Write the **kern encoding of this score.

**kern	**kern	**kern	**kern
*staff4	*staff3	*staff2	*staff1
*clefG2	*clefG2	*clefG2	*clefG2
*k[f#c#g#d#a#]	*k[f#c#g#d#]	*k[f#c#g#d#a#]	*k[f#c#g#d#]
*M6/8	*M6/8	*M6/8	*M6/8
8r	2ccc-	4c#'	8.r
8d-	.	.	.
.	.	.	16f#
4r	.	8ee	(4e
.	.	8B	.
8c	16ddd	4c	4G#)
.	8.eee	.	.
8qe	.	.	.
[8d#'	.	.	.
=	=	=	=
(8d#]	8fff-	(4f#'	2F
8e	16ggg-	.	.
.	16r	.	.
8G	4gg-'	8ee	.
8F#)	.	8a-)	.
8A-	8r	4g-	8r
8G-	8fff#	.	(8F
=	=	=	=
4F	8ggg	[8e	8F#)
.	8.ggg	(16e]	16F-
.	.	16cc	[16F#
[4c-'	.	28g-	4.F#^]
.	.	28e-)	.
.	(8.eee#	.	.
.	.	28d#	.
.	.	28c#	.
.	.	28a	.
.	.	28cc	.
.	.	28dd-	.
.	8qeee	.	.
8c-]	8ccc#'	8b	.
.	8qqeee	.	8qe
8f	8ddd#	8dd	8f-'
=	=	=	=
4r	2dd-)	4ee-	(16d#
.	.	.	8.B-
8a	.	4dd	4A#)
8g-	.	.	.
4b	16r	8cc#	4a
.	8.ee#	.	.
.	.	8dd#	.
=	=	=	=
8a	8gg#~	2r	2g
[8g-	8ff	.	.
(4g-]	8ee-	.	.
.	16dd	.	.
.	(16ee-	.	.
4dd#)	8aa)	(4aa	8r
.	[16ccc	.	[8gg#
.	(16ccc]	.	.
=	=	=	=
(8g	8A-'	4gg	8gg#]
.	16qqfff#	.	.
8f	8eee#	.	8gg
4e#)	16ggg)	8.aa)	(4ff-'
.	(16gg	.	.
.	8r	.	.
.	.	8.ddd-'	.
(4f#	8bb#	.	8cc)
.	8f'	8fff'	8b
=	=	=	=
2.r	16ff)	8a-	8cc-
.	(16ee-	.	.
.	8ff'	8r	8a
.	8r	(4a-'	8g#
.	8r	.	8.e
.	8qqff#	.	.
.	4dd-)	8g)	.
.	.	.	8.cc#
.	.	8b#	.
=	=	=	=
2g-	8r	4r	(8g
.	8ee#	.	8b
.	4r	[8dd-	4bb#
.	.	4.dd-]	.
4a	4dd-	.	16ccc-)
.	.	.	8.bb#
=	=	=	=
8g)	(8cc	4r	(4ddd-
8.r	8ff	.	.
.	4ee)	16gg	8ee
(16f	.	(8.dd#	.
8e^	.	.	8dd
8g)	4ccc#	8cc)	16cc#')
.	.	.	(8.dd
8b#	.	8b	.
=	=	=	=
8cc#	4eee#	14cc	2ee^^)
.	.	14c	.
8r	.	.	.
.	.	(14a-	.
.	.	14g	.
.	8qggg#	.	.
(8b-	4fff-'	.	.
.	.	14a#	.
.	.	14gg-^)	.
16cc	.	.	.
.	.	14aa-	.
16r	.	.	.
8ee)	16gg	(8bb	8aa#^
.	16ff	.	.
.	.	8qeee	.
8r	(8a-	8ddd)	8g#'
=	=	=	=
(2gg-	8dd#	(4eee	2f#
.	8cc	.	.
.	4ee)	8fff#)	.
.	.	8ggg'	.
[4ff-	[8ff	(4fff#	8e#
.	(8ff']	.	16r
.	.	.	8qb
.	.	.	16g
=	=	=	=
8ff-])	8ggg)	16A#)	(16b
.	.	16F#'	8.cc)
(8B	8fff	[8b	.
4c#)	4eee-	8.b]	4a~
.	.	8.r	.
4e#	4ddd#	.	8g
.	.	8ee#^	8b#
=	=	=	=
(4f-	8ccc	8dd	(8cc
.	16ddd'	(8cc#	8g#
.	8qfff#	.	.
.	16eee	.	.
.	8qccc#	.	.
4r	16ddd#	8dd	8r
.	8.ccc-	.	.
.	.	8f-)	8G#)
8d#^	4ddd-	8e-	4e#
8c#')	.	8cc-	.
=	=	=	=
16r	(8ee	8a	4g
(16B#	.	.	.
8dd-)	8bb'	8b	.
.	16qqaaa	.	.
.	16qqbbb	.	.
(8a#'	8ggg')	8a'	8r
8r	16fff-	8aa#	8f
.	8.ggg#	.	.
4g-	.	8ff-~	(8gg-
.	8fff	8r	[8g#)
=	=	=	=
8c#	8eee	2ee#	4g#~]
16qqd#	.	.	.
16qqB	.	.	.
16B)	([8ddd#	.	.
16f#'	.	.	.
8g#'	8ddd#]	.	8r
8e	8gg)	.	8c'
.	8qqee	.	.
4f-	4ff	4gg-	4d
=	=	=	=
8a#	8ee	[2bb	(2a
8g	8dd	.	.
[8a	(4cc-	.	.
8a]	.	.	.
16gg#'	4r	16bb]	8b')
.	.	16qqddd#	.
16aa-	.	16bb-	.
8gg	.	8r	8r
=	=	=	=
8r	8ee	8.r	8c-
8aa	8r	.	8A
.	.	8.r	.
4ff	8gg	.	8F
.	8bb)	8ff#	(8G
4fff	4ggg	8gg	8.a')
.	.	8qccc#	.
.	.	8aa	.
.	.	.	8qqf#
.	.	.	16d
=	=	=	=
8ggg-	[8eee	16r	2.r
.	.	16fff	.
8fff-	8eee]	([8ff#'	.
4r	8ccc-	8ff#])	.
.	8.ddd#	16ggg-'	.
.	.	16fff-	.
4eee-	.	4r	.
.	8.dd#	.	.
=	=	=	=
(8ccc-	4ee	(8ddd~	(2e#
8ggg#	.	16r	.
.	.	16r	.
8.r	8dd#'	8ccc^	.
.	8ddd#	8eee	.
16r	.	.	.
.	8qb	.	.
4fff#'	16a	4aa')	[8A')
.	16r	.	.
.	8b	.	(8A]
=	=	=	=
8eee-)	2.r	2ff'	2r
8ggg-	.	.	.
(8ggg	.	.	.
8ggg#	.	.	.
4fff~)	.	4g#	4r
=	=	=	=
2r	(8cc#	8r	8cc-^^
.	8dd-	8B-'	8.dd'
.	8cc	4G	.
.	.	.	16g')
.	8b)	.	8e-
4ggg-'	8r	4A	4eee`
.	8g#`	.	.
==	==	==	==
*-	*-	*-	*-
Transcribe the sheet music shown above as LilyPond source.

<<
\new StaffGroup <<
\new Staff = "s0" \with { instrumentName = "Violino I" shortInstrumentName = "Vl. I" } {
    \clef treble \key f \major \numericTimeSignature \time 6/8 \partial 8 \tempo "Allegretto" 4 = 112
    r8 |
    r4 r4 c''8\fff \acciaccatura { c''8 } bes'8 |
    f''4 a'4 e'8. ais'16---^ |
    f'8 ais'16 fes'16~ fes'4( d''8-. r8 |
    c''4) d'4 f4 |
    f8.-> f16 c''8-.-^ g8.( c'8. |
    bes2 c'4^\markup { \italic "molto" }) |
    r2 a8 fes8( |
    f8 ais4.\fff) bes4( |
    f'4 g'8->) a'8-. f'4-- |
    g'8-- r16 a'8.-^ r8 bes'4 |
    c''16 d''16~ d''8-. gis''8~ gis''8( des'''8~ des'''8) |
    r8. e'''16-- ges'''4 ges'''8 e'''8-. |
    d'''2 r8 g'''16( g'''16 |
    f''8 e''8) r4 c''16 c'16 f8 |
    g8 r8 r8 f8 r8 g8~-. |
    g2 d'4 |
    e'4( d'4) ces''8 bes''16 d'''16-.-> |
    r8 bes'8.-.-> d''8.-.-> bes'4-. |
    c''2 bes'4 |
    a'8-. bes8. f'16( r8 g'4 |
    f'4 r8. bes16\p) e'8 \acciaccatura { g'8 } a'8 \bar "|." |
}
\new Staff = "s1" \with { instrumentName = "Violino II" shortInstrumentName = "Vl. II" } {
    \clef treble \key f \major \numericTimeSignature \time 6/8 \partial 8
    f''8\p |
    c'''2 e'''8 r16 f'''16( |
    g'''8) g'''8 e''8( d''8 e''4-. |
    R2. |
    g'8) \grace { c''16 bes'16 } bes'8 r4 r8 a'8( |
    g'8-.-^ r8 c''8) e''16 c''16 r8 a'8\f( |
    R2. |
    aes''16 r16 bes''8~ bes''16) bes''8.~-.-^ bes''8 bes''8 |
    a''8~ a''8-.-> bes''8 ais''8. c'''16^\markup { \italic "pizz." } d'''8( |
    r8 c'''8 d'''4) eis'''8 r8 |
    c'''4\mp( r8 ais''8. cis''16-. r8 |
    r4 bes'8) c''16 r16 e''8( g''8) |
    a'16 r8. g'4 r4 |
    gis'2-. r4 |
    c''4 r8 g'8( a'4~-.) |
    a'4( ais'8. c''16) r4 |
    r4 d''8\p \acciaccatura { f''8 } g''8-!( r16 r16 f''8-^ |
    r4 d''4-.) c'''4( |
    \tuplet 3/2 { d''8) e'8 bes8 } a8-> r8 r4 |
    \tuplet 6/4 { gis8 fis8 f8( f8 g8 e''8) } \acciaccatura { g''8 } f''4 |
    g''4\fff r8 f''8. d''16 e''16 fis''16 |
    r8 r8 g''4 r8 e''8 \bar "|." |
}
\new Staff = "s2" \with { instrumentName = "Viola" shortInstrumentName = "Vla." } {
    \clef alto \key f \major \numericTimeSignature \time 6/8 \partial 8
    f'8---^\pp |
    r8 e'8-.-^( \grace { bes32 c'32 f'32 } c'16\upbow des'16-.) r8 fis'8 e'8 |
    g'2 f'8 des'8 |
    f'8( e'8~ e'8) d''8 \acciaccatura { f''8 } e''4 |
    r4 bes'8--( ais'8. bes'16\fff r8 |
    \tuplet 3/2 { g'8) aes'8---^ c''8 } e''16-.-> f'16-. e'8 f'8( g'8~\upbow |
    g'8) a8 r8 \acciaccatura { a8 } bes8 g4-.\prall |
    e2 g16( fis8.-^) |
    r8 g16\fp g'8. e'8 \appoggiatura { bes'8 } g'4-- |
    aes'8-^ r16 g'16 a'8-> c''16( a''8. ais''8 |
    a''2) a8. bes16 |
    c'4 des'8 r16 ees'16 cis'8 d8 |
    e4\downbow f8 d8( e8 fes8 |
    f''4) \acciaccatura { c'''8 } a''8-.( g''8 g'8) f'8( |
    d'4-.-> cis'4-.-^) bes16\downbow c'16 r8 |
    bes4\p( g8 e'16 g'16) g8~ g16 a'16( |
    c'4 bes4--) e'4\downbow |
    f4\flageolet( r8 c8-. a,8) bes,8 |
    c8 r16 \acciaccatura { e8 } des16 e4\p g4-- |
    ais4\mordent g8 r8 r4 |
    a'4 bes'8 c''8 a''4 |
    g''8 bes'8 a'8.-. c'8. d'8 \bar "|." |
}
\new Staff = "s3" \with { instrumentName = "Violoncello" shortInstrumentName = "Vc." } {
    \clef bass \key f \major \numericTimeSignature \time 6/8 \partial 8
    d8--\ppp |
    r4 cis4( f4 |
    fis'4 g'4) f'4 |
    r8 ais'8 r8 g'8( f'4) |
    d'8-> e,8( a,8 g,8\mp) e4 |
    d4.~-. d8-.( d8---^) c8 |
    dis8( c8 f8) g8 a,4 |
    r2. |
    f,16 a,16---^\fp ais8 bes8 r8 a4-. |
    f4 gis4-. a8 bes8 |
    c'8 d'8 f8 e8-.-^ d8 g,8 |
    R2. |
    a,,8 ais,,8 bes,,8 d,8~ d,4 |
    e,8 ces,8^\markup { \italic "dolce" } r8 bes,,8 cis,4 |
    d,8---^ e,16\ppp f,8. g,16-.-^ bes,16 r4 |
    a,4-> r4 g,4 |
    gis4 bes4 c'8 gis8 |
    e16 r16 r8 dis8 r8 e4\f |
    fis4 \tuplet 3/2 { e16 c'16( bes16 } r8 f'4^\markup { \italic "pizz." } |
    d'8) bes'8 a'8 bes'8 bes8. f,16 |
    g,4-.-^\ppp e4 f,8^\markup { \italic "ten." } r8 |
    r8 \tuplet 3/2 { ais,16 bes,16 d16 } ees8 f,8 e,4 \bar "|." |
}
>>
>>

◆ ◆ ◆ ◆

> [Requirement] Pull out every line above that contains the string "numericTimeSignature", matching case exactly.

> [The reply]
    \clef treble \key f \major \numericTimeSignature \time 6/8 \partial 8 \tempo "Allegretto" 4 = 112
    \clef treble \key f \major \numericTimeSignature \time 6/8 \partial 8
    \clef alto \key f \major \numericTimeSignature \time 6/8 \partial 8
    \clef bass \key f \major \numericTimeSignature \time 6/8 \partial 8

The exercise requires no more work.